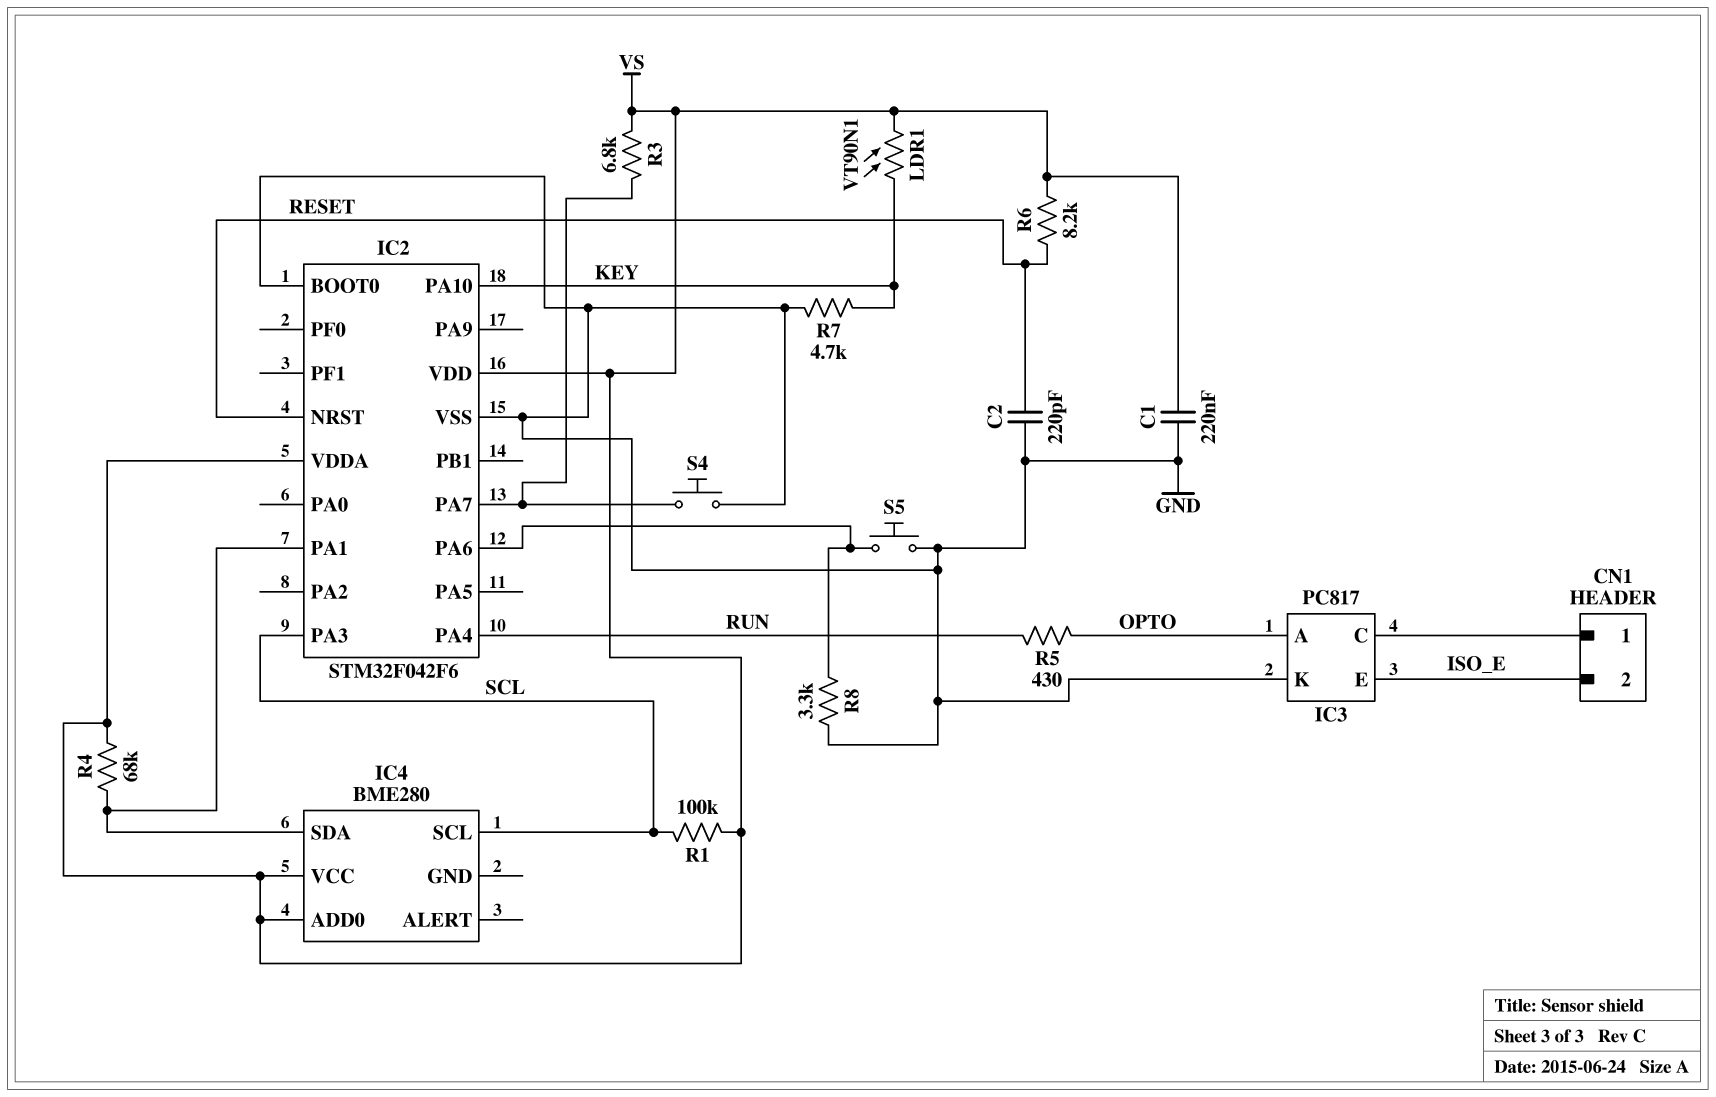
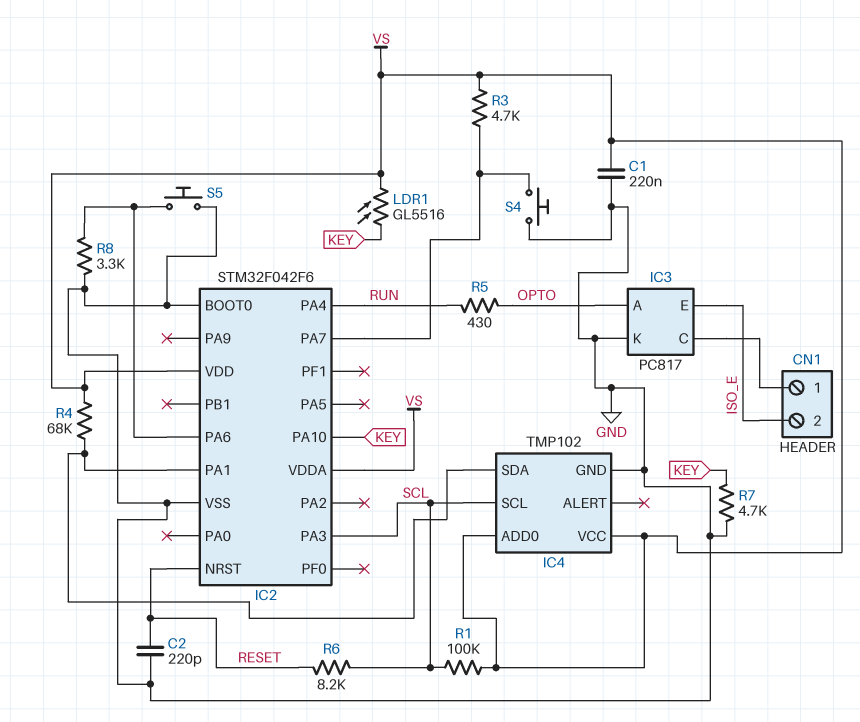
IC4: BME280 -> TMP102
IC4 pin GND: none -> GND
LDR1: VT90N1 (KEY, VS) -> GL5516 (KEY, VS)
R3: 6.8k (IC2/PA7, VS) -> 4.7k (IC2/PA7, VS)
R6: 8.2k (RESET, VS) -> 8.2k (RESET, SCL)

**GOAL OF THE EXERCISE:**
I would like the data above transcribed exactly, with its pictures left out.

**OUTPUT FOR THIS TASK:**
IC4: BME280 -> TMP102
IC4 pin GND: none -> GND
LDR1: VT90N1 (KEY, VS) -> GL5516 (KEY, VS)
R3: 6.8k (IC2/PA7, VS) -> 4.7k (IC2/PA7, VS)
R6: 8.2k (RESET, VS) -> 8.2k (RESET, SCL)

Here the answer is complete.